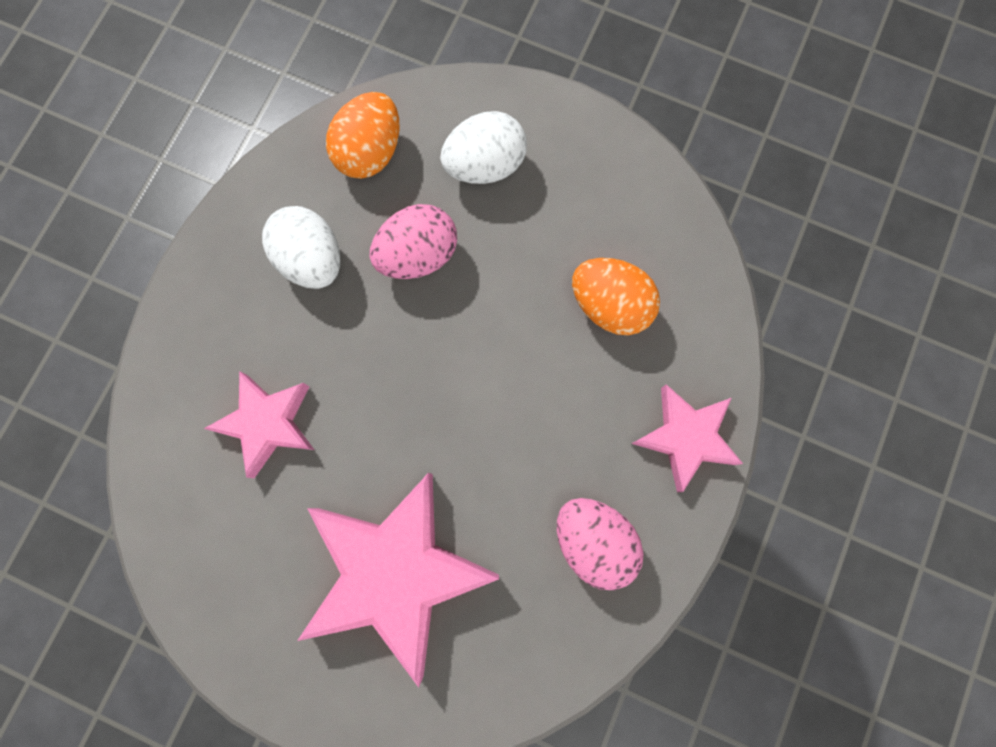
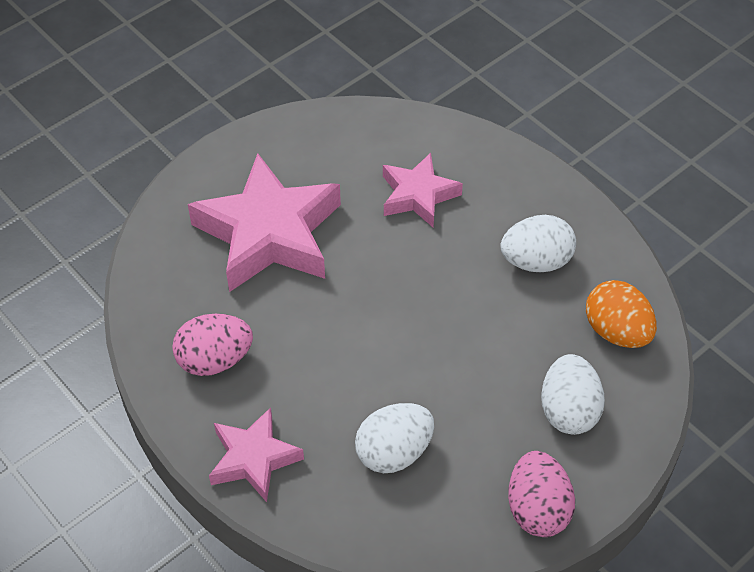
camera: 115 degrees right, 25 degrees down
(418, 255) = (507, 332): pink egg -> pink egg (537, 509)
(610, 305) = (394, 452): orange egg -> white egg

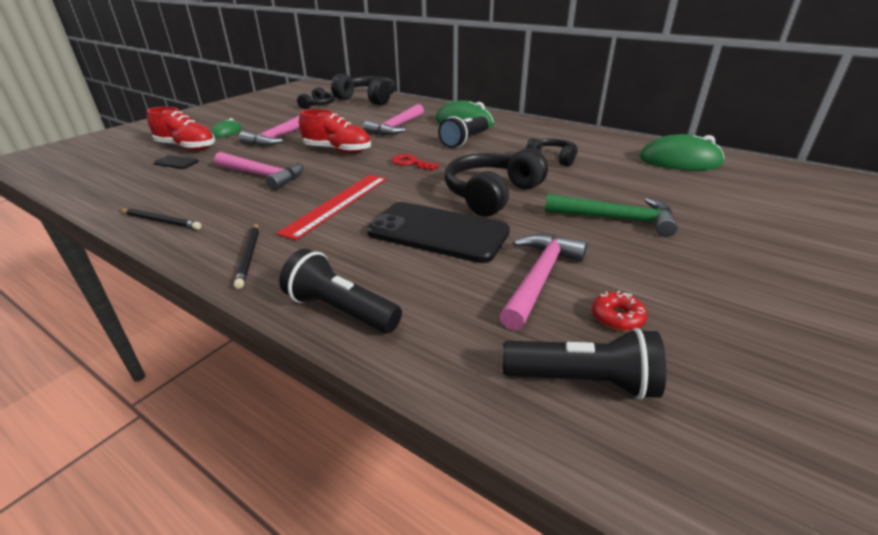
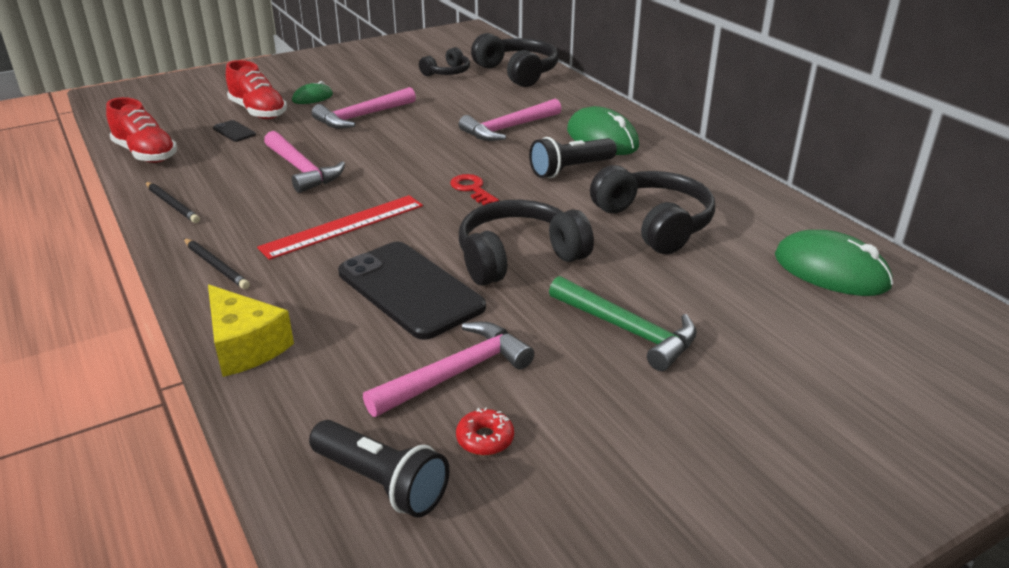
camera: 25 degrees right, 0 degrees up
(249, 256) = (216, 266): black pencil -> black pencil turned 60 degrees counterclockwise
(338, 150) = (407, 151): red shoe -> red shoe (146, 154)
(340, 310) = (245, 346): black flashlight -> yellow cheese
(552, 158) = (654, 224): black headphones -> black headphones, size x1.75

# # # #

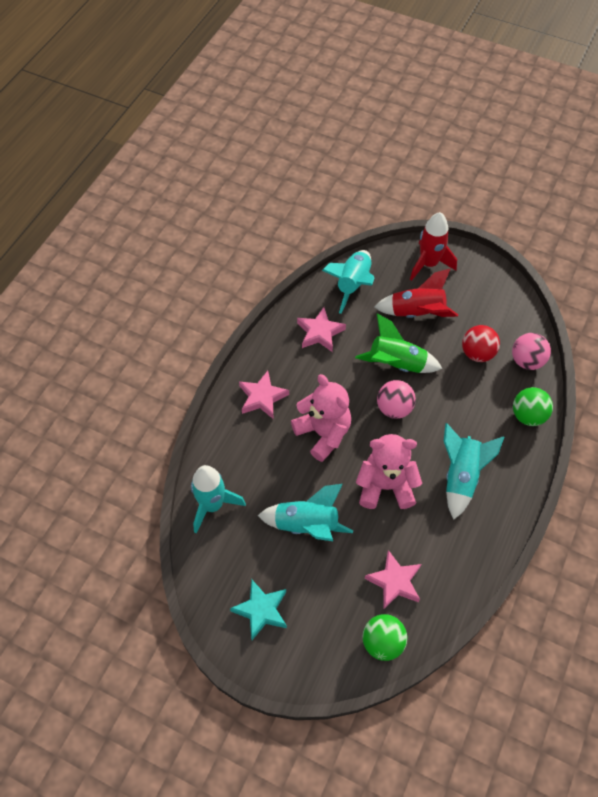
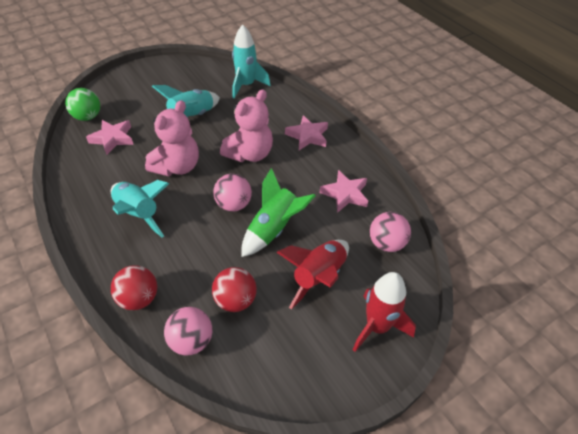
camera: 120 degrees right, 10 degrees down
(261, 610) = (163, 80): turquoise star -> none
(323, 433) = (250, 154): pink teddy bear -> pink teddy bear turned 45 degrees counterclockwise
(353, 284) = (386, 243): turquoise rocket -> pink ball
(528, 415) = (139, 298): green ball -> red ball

# # # #

## What the task asks
Of the entries above, repeat exactly the lines between the line with "(323, 433) = (250, 154): pink" and the line with "(528, 415) = (139, 298): green", inclusive, and no others.

## Final answer
(323, 433) = (250, 154): pink teddy bear -> pink teddy bear turned 45 degrees counterclockwise
(353, 284) = (386, 243): turquoise rocket -> pink ball
(528, 415) = (139, 298): green ball -> red ball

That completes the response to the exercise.